Activity: Below are the records; return exactly the lines from the one with "C105: 3.3uF (SIG4, SIG22) -> none" through the final line, both included, minus any pictures.
*** Data provided ***
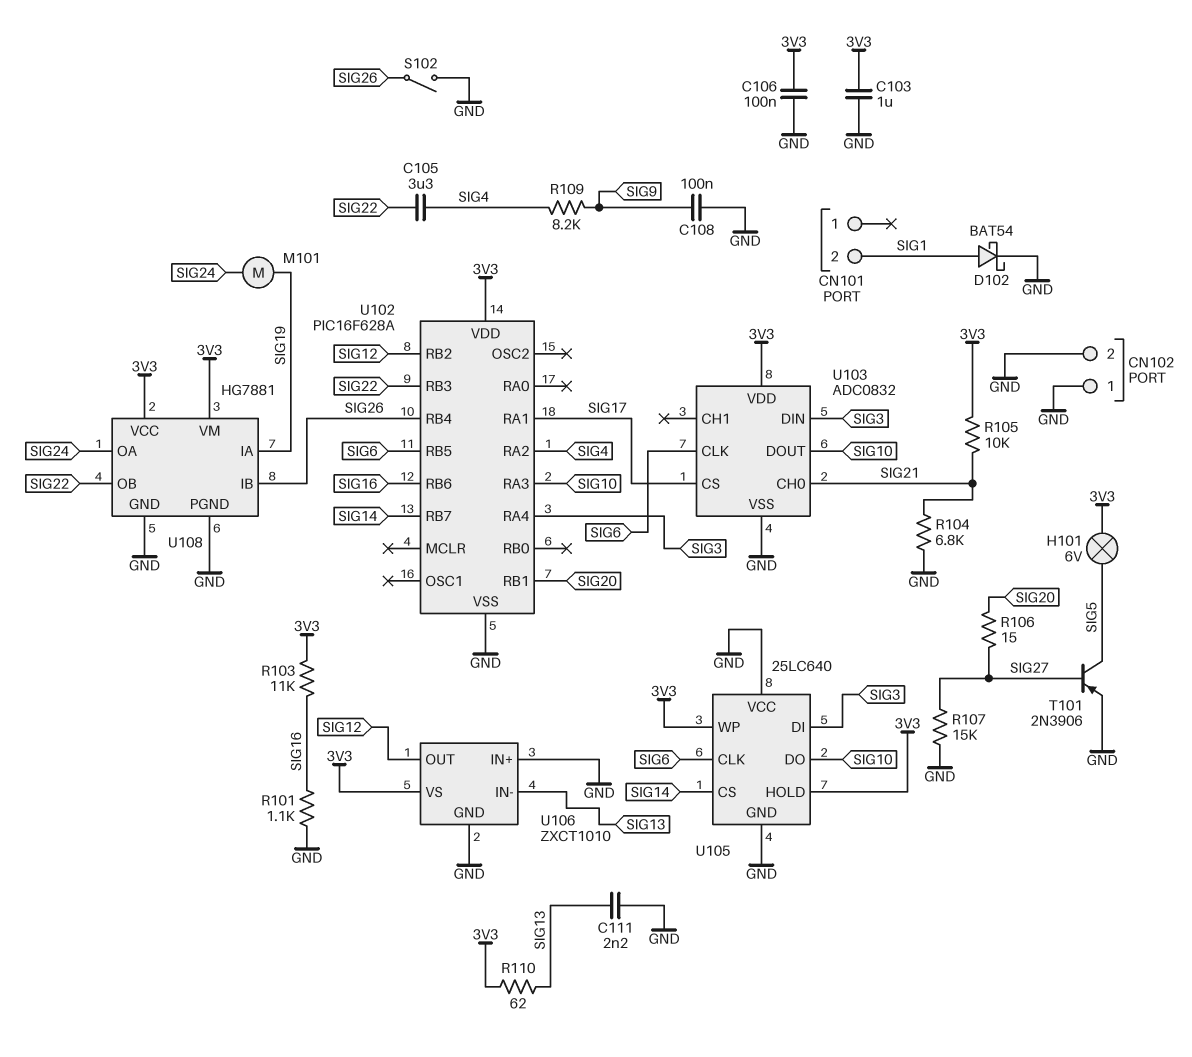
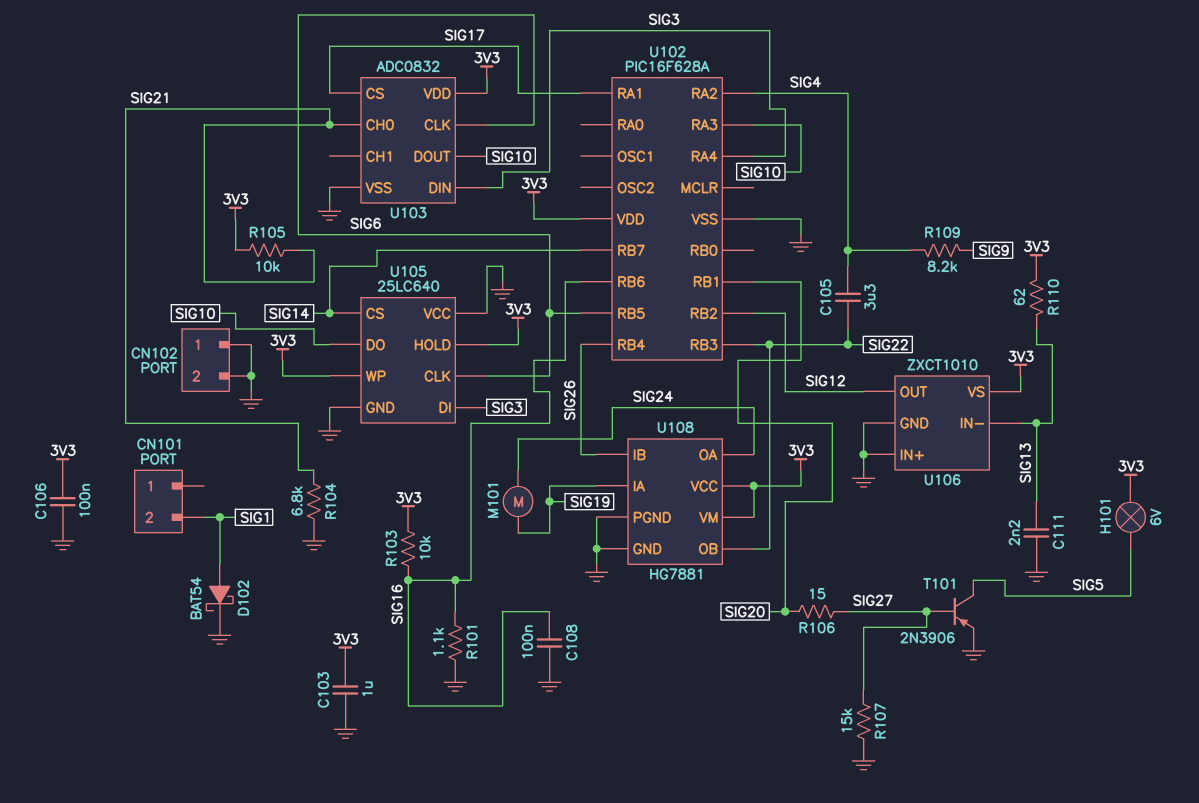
C108: 100nF (GND, SIG9) -> 100nF (GND, SIG16)
R103: 11k (3V3, SIG16) -> 10k (3V3, SIG16)
S102: switch (GND, SIG26) -> none

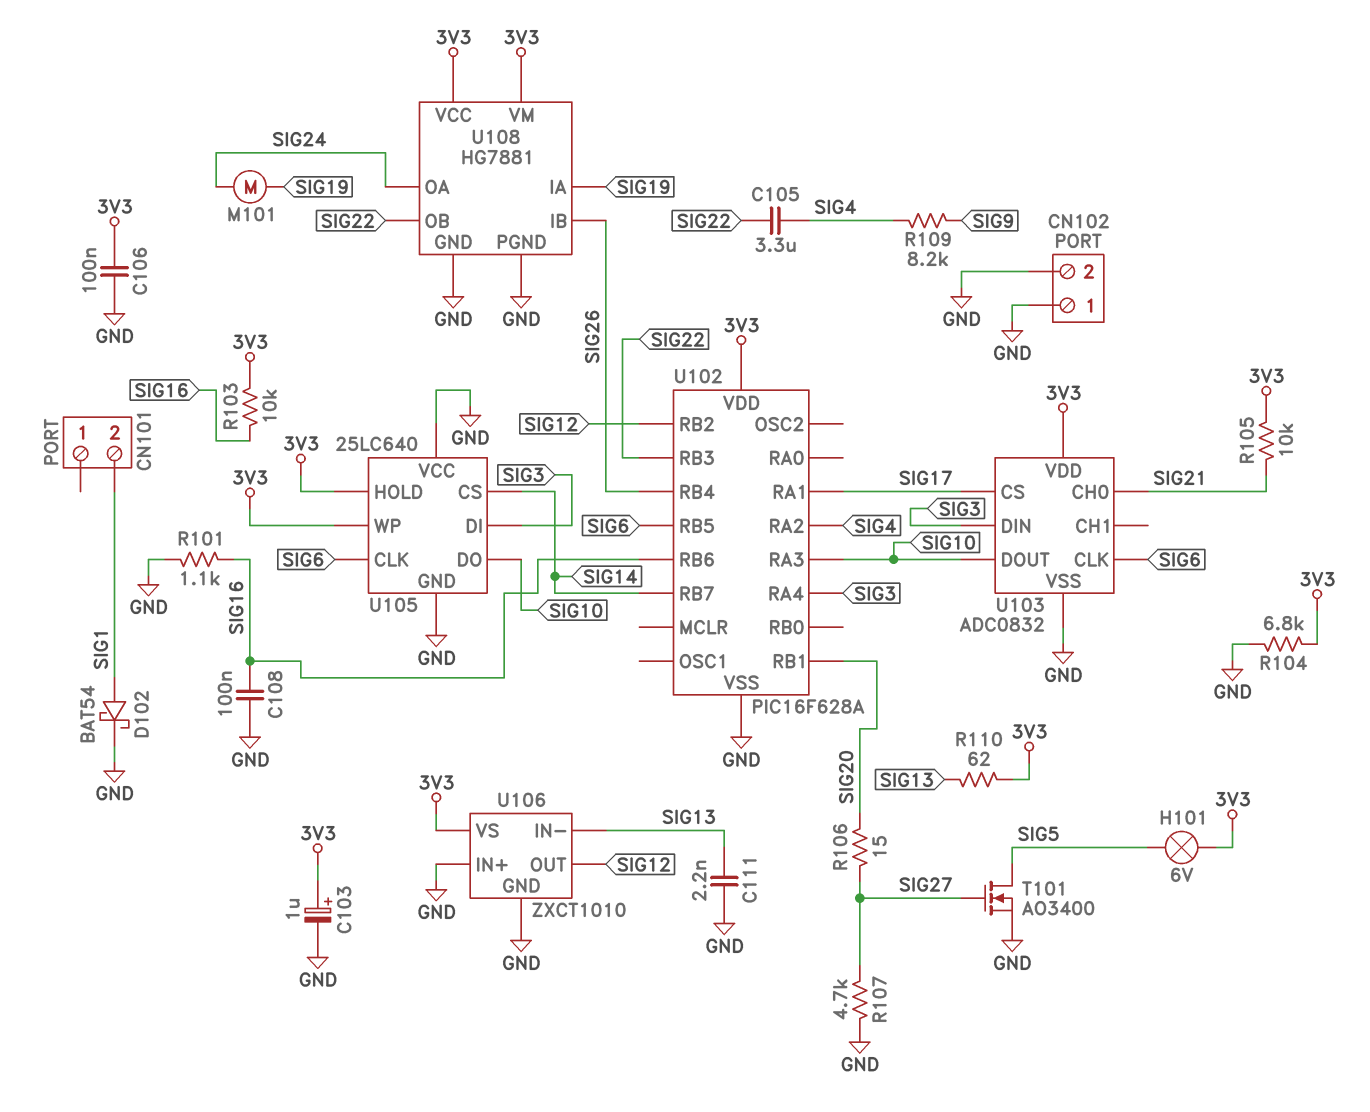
C103: 1uF (3V3, GND) -> 1uF (plus 3V3, minus GND)
R104: 6.8k (GND, SIG21) -> 6.8k (3V3, GND)
R107: 15k (GND, SIG27) -> 4.7k (GND, SIG27)
T101: PNP 2N3906 (B SIG27, C SIG5, E GND) -> NMOS AO3400 (G SIG27, D SIG5, S GND)

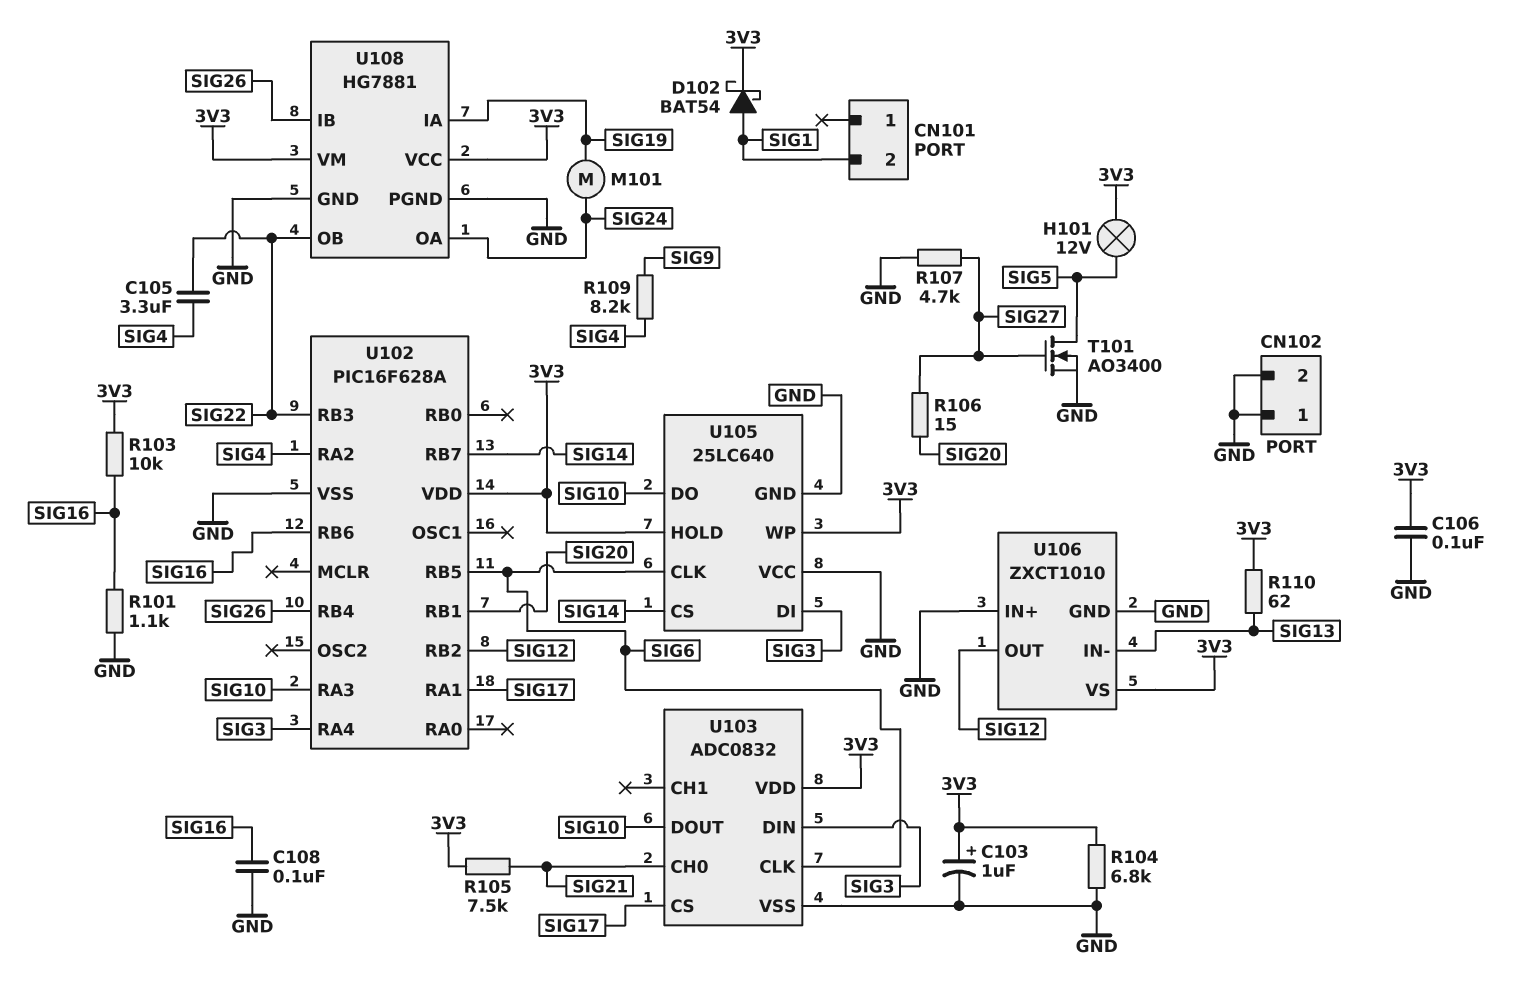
C111: 2.2nF (GND, SIG13) -> none
D102: schottky BAT54 (A SIG1, K GND) -> schottky BAT54 (A SIG1, K 3V3)
H101: lamp 6V (3V3, SIG5) -> lamp 12V (3V3, SIG5)
R105: 10k (3V3, SIG21) -> 7.5k (3V3, SIG21)

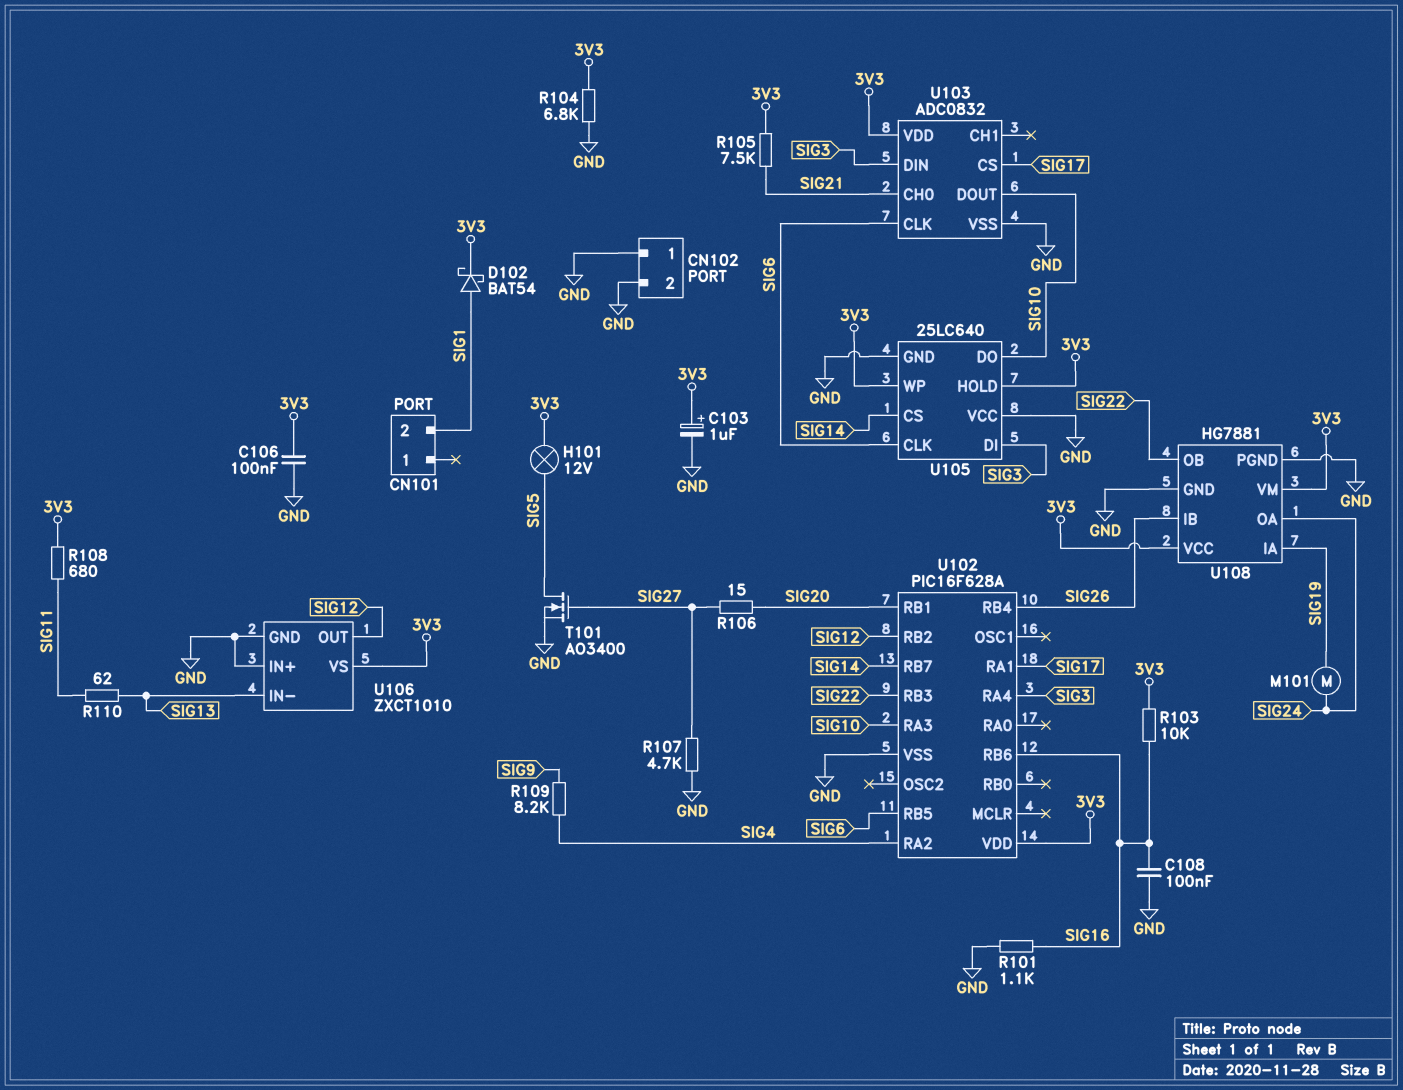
C105: 3.3uF (SIG4, SIG22) -> none
R108: none -> 680 (3V3, SIG11)
R110: 62 (3V3, SIG13) -> 62 (SIG11, SIG13)

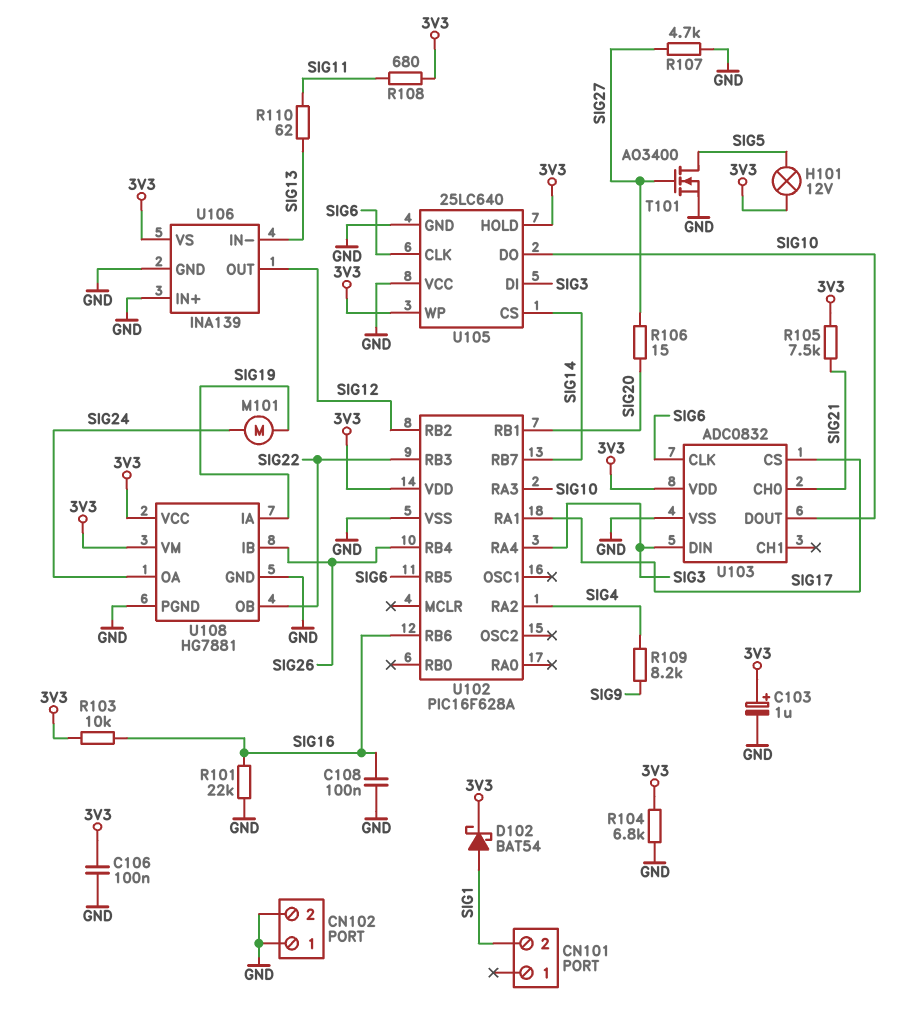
R101: 1.1k (GND, SIG16) -> 22k (GND, SIG16)
U106: ZXCT1010 -> INA139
*** End of Data provided ***
Response to the task:
C105: 3.3uF (SIG4, SIG22) -> none
R108: none -> 680 (3V3, SIG11)
R110: 62 (3V3, SIG13) -> 62 (SIG11, SIG13)

R101: 1.1k (GND, SIG16) -> 22k (GND, SIG16)
U106: ZXCT1010 -> INA139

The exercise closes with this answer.